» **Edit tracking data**
# # # #

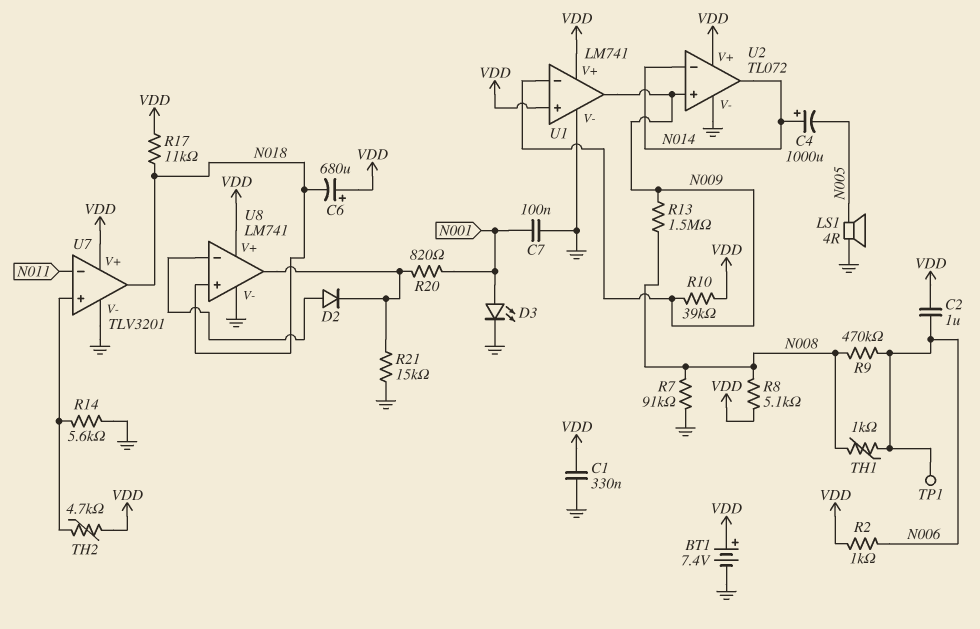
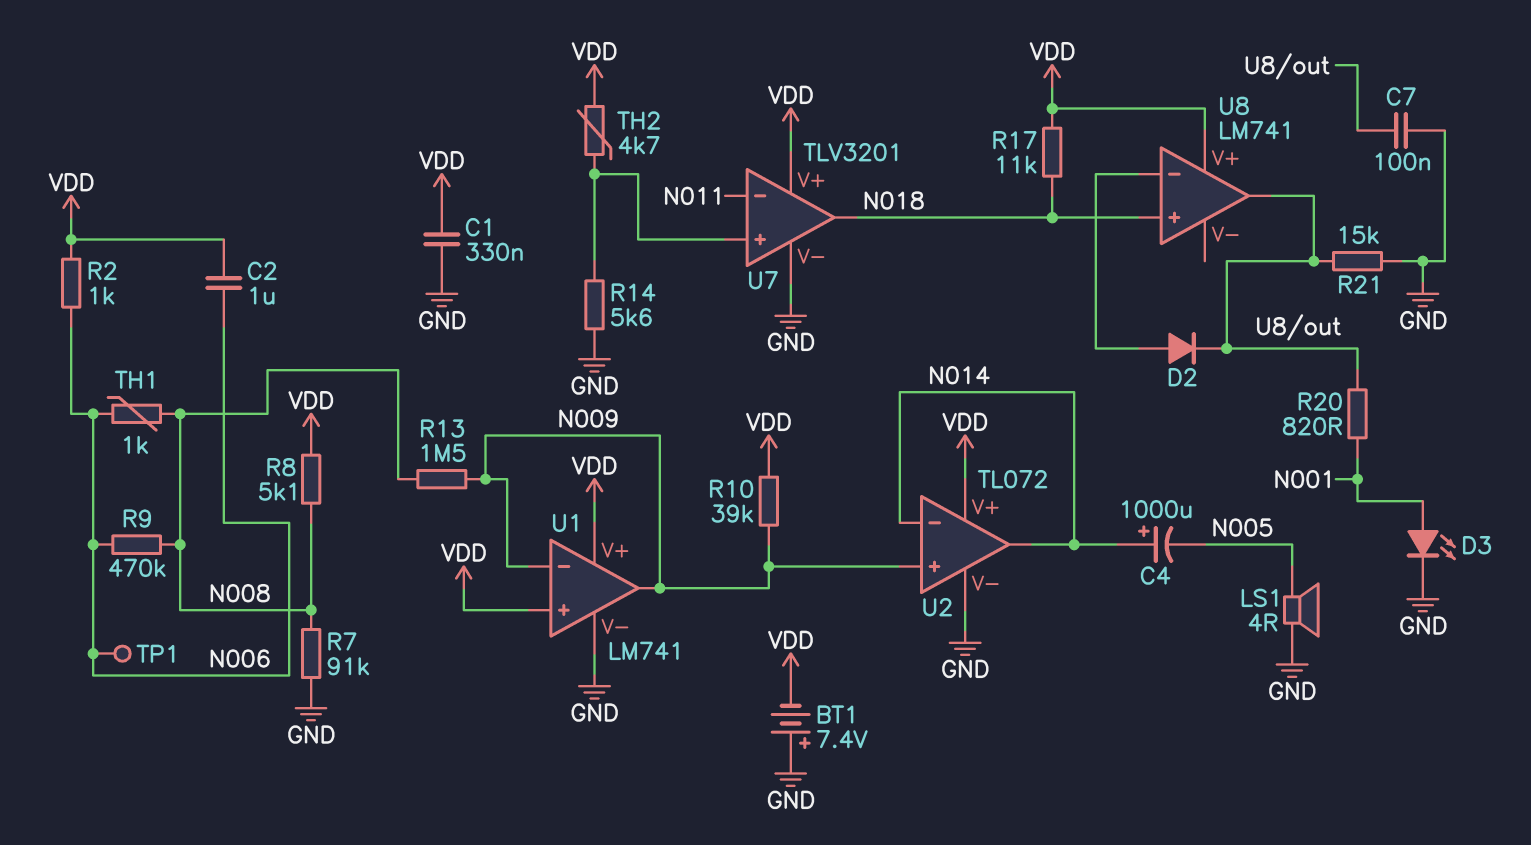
BT1: 7.4V (plus VDD, minus GND) -> 7.4V (plus GND, minus VDD)
C6: 680uF (plus VDD, minus N018) -> none
C7: 100nF (GND, N001) -> 100nF (GND, U8/out)
U8 pin V-: GND -> none

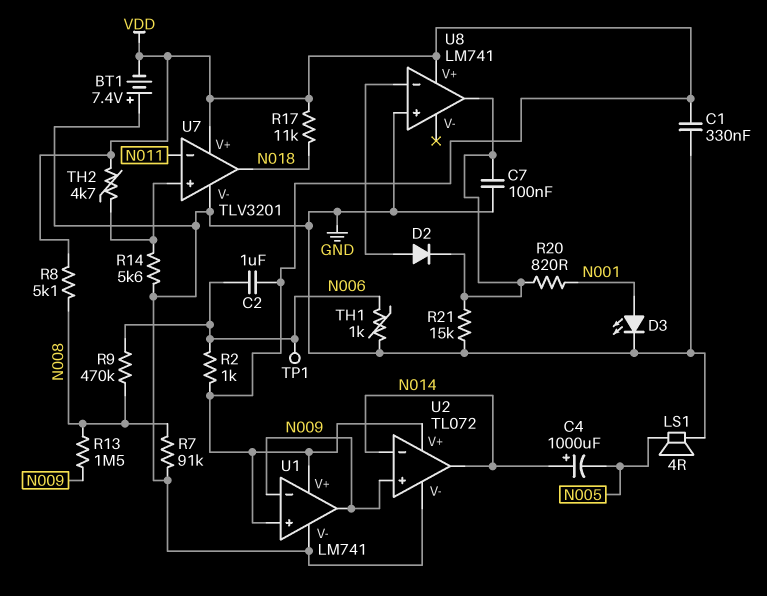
R10: 39k (N009, VDD) -> none
TH1: 1k (N006, N008) -> 1k (GND, N006)
U8 pin in+: N018 -> GND

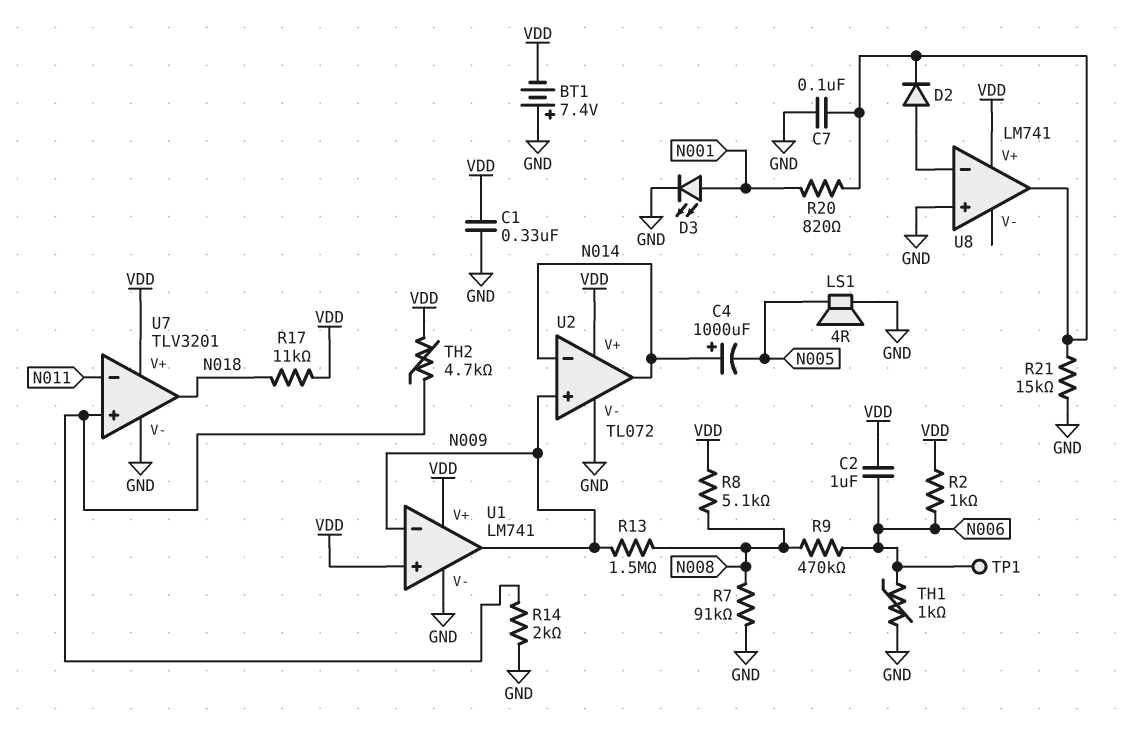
R14: 5.6k (GND, U7/in+) -> 2k (GND, U7/in+)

# # # #

Images are to be skipped, and each line above is to be returned exactly.

» **SOLUTION TO THIS PROBLEM**
BT1: 7.4V (plus VDD, minus GND) -> 7.4V (plus GND, minus VDD)
C6: 680uF (plus VDD, minus N018) -> none
C7: 100nF (GND, N001) -> 100nF (GND, U8/out)
U8 pin V-: GND -> none

R10: 39k (N009, VDD) -> none
TH1: 1k (N006, N008) -> 1k (GND, N006)
U8 pin in+: N018 -> GND

R14: 5.6k (GND, U7/in+) -> 2k (GND, U7/in+)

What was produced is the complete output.